* Task statement:
For the records below, print the lines from the line with "DRIVER2 pin IN2: B0 -> A5" through the line with "OLED2 pin SCL: B6 -> A6" exactly as written; include both end lines and exclude the rest.

* Data provided:
+++

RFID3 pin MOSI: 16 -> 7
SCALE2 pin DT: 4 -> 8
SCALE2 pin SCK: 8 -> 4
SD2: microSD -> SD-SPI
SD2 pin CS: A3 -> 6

+++

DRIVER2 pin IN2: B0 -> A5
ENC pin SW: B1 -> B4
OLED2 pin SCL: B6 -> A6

+++

* Answer to this task:
DRIVER2 pin IN2: B0 -> A5
ENC pin SW: B1 -> B4
OLED2 pin SCL: B6 -> A6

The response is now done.